# Directions
Below are some records. Return exactly the lines from the one containing "D6: LED (A +9V, K IND) -> LED (A IND, K +9V)" through the one containing "R3: 3.3 (GND, VLOAD) -> 3.3 (+9V, VLOAD)", both included, and only those.

# Record extracts
**********
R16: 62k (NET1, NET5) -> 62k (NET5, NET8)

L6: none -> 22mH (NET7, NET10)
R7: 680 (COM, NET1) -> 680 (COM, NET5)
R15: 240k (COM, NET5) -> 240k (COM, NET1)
**********
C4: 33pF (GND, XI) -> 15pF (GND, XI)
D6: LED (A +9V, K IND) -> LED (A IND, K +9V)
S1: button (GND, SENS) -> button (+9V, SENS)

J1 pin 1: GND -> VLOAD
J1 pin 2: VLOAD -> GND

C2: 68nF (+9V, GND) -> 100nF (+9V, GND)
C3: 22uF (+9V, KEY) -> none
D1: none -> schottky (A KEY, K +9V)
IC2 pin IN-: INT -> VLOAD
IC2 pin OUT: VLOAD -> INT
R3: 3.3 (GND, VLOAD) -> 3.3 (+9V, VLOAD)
**********
# Task result
D6: LED (A +9V, K IND) -> LED (A IND, K +9V)
S1: button (GND, SENS) -> button (+9V, SENS)

J1 pin 1: GND -> VLOAD
J1 pin 2: VLOAD -> GND

C2: 68nF (+9V, GND) -> 100nF (+9V, GND)
C3: 22uF (+9V, KEY) -> none
D1: none -> schottky (A KEY, K +9V)
IC2 pin IN-: INT -> VLOAD
IC2 pin OUT: VLOAD -> INT
R3: 3.3 (GND, VLOAD) -> 3.3 (+9V, VLOAD)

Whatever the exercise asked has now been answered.